The answer must be an exact copy of the records below, with every picture left out.
---*---
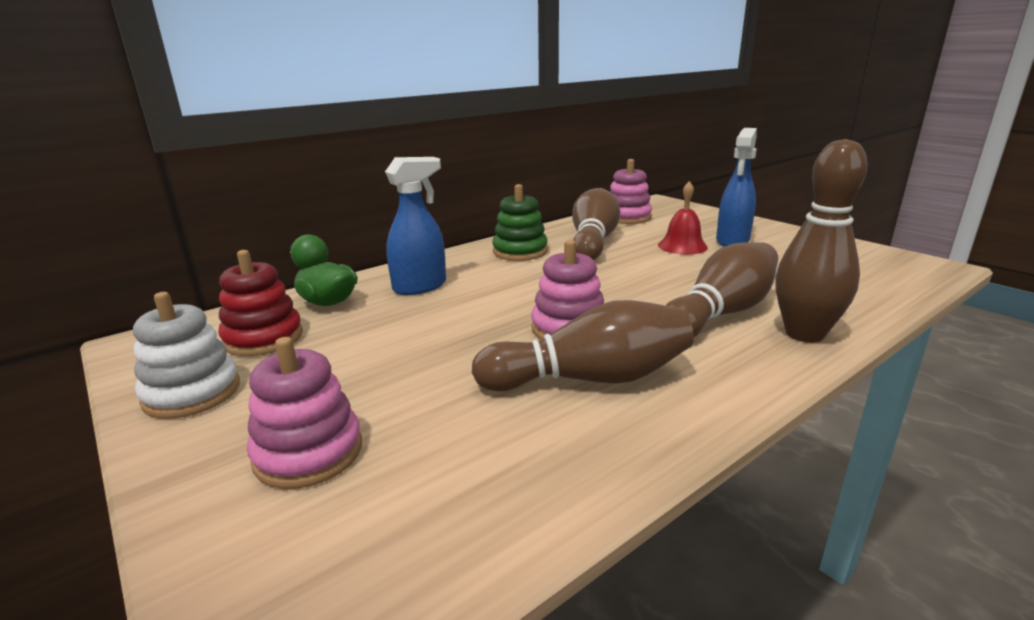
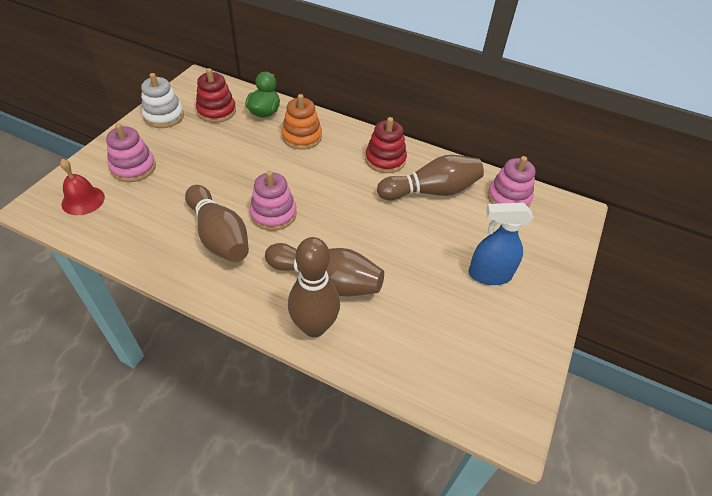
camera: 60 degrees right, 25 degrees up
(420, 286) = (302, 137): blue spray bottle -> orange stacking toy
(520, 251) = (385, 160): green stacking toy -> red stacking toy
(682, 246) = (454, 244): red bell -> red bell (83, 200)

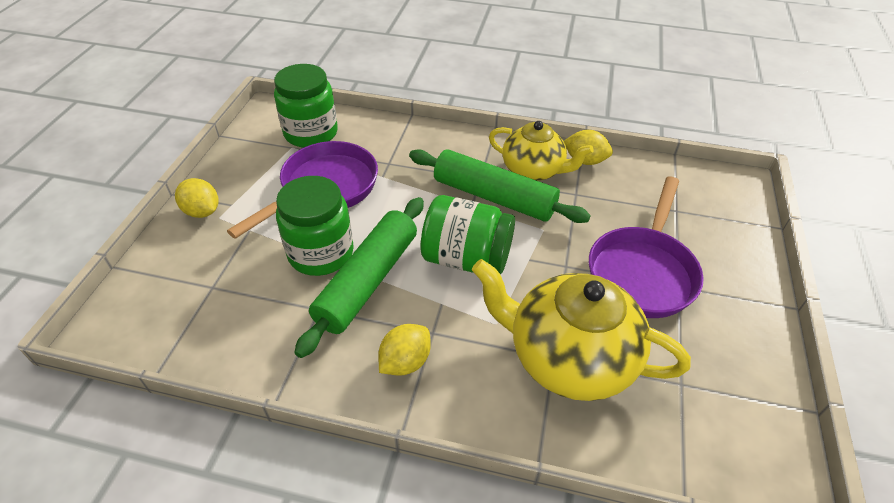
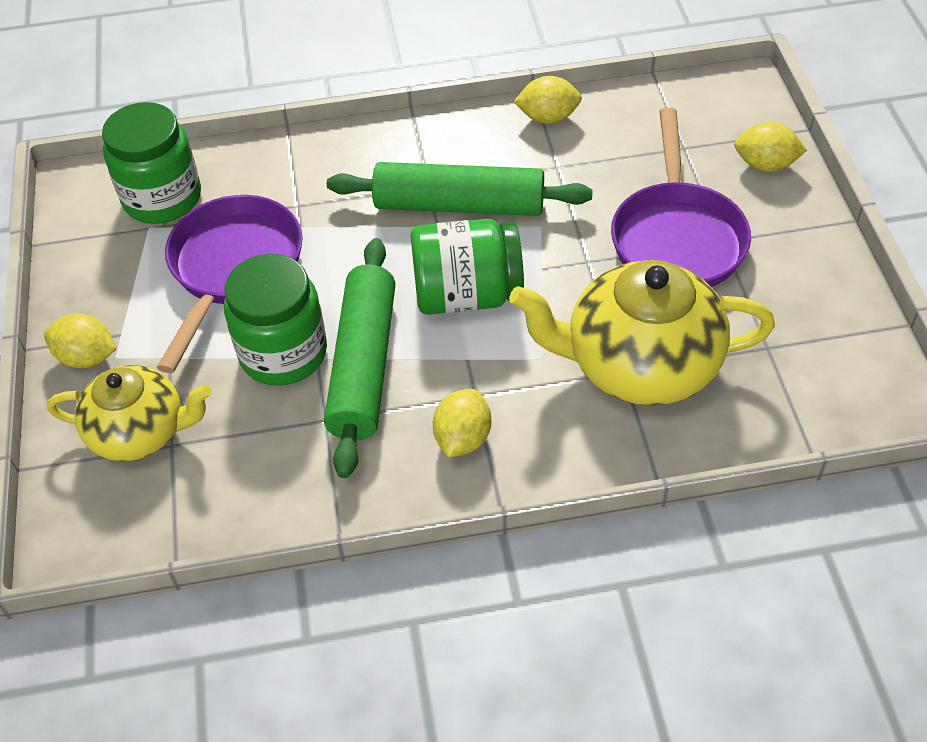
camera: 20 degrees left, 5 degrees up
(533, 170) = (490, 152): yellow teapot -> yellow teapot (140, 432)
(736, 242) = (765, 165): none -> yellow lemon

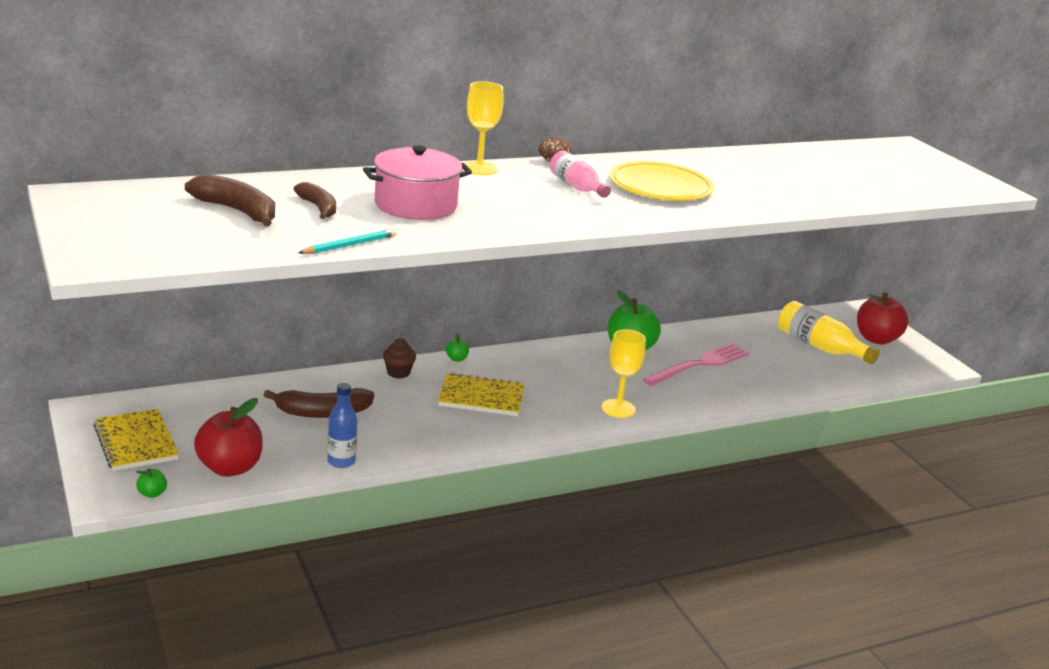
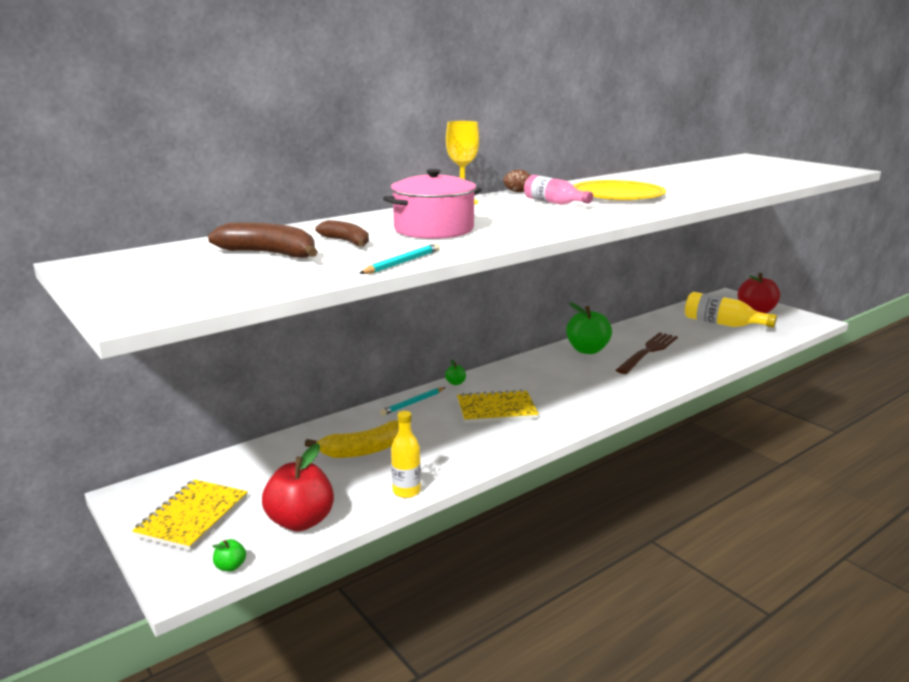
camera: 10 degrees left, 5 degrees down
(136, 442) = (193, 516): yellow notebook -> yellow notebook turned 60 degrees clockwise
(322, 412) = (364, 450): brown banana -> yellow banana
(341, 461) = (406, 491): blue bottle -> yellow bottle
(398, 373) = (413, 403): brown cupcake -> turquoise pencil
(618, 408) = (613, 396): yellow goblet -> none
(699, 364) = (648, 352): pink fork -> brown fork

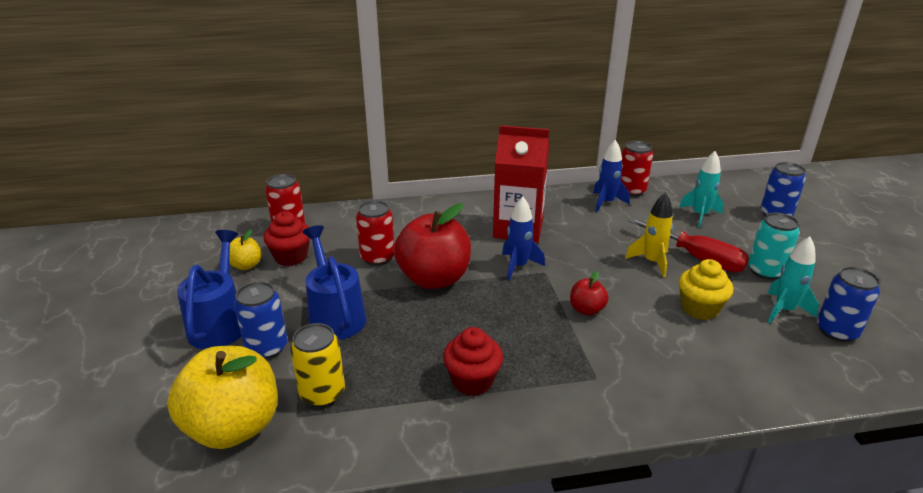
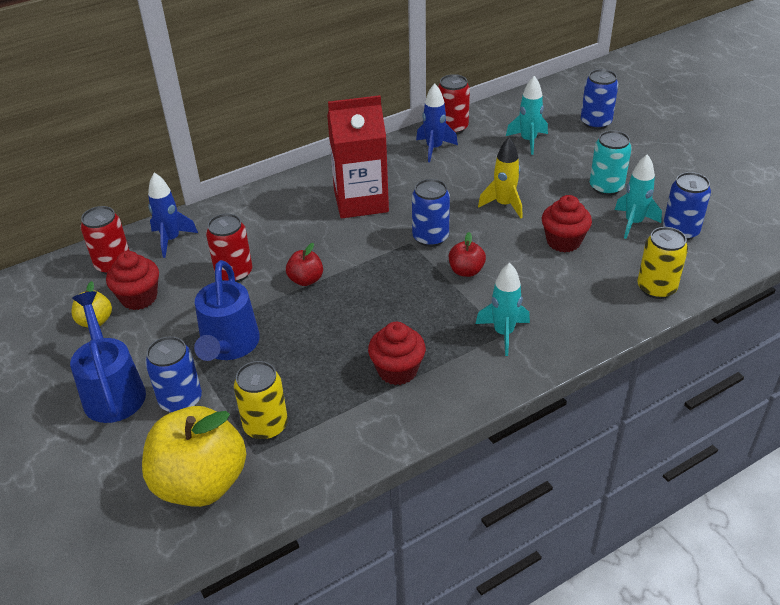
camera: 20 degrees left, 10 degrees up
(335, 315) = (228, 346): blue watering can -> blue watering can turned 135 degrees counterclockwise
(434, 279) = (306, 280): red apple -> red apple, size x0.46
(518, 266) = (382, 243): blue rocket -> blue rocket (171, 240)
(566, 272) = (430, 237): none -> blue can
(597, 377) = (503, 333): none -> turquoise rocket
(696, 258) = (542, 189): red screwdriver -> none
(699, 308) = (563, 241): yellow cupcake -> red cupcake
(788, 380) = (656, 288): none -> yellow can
---*---
__TASK SOLUTION__:
camera: 60 degrees right, 25 degrees up
(420, 286) = (302, 137): blue spray bottle -> orange stacking toy
(520, 251) = (385, 160): green stacking toy -> red stacking toy
(682, 246) = (454, 244): red bell -> red bell (83, 200)

camera: 20 degrees left, 5 degrees up
(533, 170) = (490, 152): yellow teapot -> yellow teapot (140, 432)
(736, 242) = (765, 165): none -> yellow lemon

camera: 10 degrees left, 5 degrees down
(136, 442) = (193, 516): yellow notebook -> yellow notebook turned 60 degrees clockwise
(322, 412) = (364, 450): brown banana -> yellow banana
(341, 461) = (406, 491): blue bottle -> yellow bottle
(398, 373) = (413, 403): brown cupcake -> turquoise pencil
(618, 408) = (613, 396): yellow goblet -> none
(699, 364) = (648, 352): pink fork -> brown fork

camera: 20 degrees left, 10 degrees up
(335, 315) = (228, 346): blue watering can -> blue watering can turned 135 degrees counterclockwise
(434, 279) = (306, 280): red apple -> red apple, size x0.46
(518, 266) = (382, 243): blue rocket -> blue rocket (171, 240)
(566, 272) = (430, 237): none -> blue can
(597, 377) = (503, 333): none -> turquoise rocket
(696, 258) = (542, 189): red screwdriver -> none
(699, 308) = (563, 241): yellow cupcake -> red cupcake
(788, 380) = (656, 288): none -> yellow can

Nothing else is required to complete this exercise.